Find every line in the records that holds the string "Boris". Copy each one.
◇ ◇ ◇ ◇ ◇ ◇ ◇
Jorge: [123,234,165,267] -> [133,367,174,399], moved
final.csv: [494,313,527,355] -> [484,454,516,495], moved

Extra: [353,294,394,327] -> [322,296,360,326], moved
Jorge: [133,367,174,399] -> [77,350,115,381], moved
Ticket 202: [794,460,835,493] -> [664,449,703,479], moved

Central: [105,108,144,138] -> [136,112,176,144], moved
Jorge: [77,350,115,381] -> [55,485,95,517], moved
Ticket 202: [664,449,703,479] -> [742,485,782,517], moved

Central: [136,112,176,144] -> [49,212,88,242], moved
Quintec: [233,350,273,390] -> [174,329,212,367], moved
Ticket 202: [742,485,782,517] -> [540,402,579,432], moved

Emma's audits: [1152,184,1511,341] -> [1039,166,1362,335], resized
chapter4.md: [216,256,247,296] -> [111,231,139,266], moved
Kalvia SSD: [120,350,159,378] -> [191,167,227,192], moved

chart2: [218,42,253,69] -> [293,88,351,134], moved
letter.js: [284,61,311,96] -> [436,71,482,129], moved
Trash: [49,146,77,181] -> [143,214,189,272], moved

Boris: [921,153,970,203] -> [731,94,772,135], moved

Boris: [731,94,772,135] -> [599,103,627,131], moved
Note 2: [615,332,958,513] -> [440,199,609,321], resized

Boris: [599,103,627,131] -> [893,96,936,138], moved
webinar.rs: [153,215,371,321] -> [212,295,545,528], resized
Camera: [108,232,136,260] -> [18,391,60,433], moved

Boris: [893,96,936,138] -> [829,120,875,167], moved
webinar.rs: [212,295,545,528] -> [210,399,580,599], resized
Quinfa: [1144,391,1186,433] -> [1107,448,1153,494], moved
◇ ◇ ◇ ◇ ◇ ◇ ◇
RESPONSE AREA |
Boris: [921,153,970,203] -> [731,94,772,135], moved
Boris: [731,94,772,135] -> [599,103,627,131], moved
Boris: [599,103,627,131] -> [893,96,936,138], moved
Boris: [893,96,936,138] -> [829,120,875,167], moved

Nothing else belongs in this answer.